_DIRECTIONS_
Each line in the records below, from the one that contains "gray line: (43, 61) -> (20, 81), moved" to the one that contains "brown trapezoid: (332, 964)", should be reproduced exactly, the first and last included.
Content starts
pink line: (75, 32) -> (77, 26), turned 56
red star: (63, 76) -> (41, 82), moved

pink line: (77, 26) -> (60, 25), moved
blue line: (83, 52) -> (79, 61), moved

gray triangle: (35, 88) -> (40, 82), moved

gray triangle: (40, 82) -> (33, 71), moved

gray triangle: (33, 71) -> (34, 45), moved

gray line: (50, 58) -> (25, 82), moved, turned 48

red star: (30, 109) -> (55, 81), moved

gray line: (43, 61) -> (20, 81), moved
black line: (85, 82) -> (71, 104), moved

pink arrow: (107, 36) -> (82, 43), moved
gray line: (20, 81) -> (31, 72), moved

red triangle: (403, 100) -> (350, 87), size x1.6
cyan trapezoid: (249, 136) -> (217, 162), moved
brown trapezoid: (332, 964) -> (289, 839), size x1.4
Content ends
Content starts
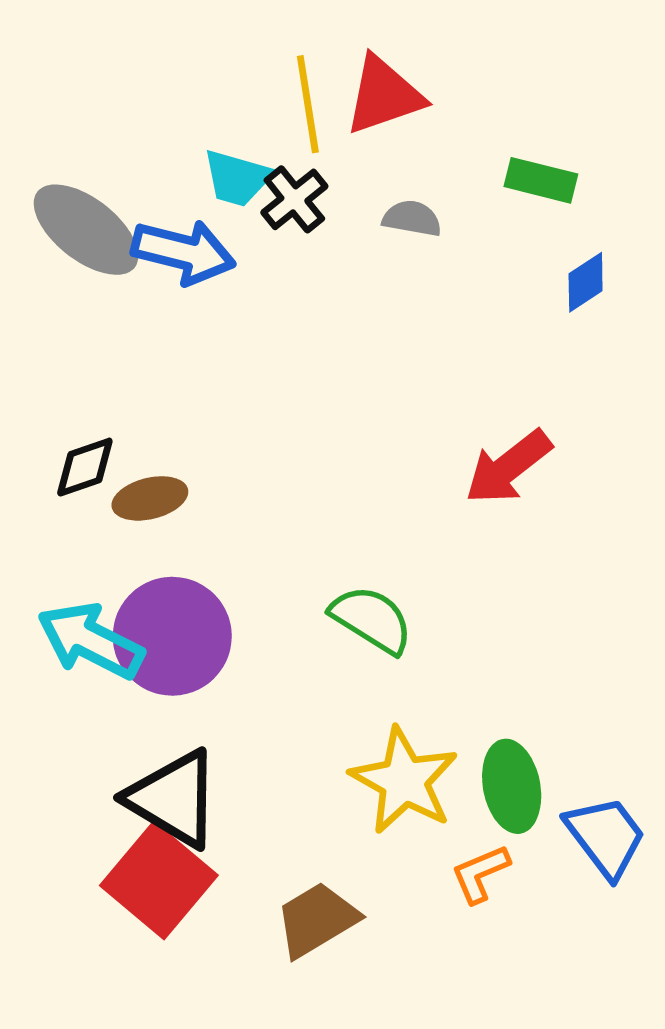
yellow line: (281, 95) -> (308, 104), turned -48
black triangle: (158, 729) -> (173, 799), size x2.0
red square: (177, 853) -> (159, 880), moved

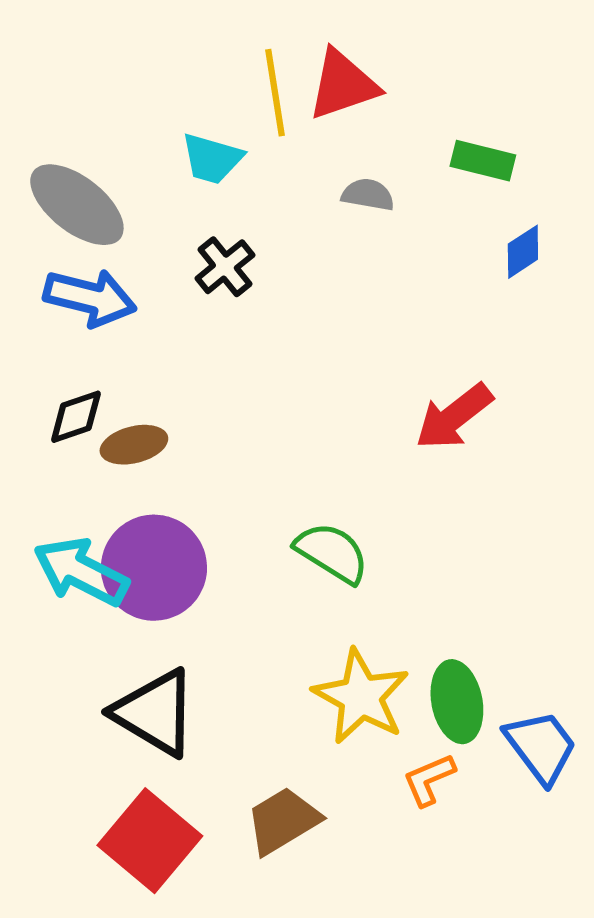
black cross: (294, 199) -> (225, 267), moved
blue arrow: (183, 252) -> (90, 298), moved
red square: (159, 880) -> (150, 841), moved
Content ends
_RESPONSE AREA_
gray line: (43, 61) -> (20, 81), moved
black line: (85, 82) -> (71, 104), moved

pink arrow: (107, 36) -> (82, 43), moved
gray line: (20, 81) -> (31, 72), moved

red triangle: (403, 100) -> (350, 87), size x1.6
cyan trapezoid: (249, 136) -> (217, 162), moved
brown trapezoid: (332, 964) -> (289, 839), size x1.4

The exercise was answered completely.